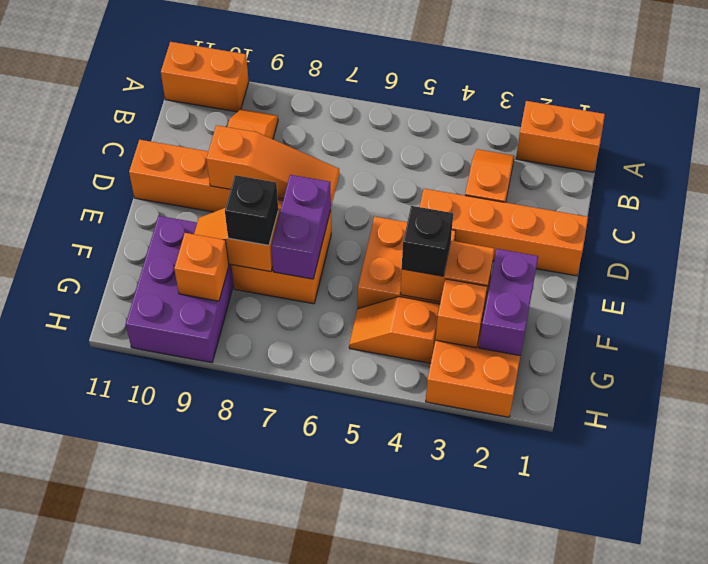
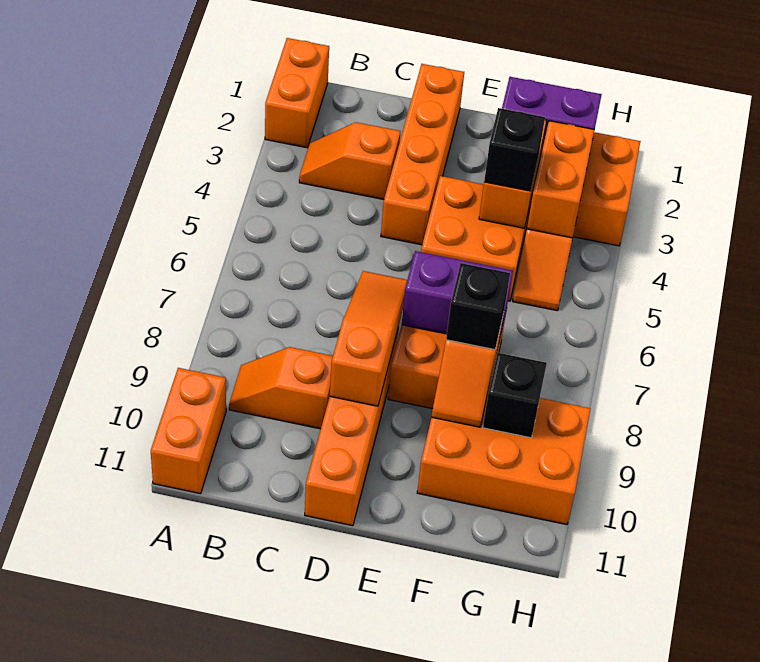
purple brick F9:H10 level 1 -> orange brick F9:H10 level 1
orange brick G3 level 2 -> orange brick G3:G4 level 2
orange brick G9 level 2 -> black brick G9 level 2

Task statement: Copy every line above exactly; images stay out.

Solution to this task:
purple brick F9:H10 level 1 -> orange brick F9:H10 level 1
orange brick G3 level 2 -> orange brick G3:G4 level 2
orange brick G9 level 2 -> black brick G9 level 2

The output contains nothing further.